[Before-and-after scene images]

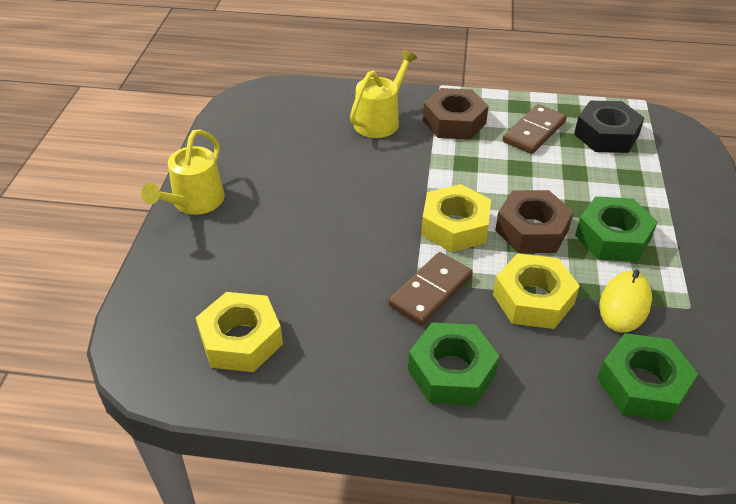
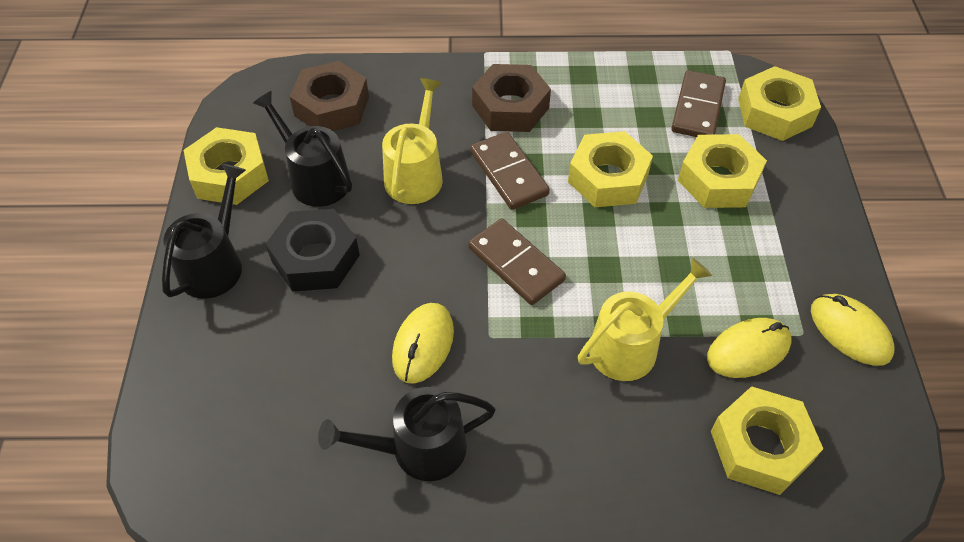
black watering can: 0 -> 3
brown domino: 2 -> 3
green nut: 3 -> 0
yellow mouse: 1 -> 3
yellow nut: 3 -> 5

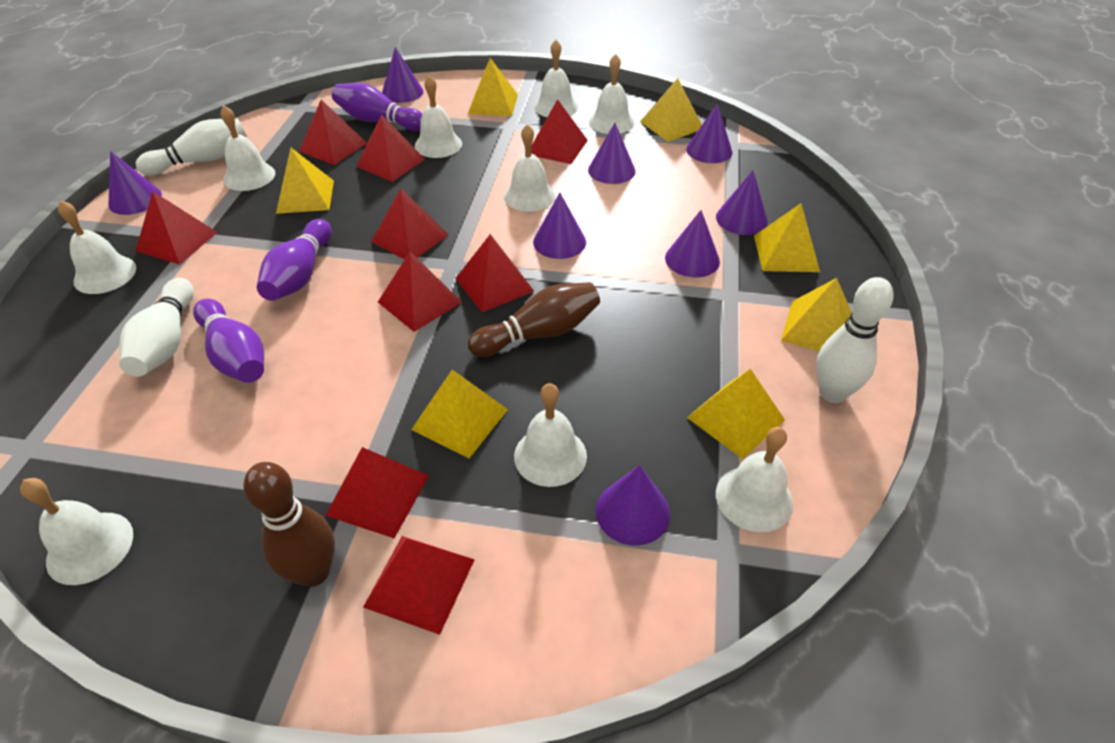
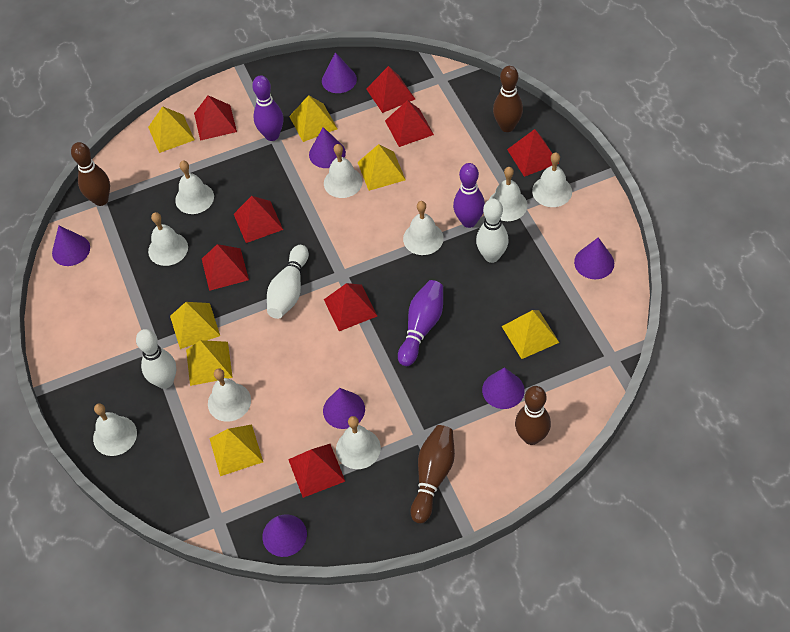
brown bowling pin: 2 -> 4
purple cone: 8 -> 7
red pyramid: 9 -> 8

→ **Task requirements**
All lines of the records containing "brown" should be shown.

→ **Result**
brown domino: 2 -> 3
brown bowling pin: 2 -> 4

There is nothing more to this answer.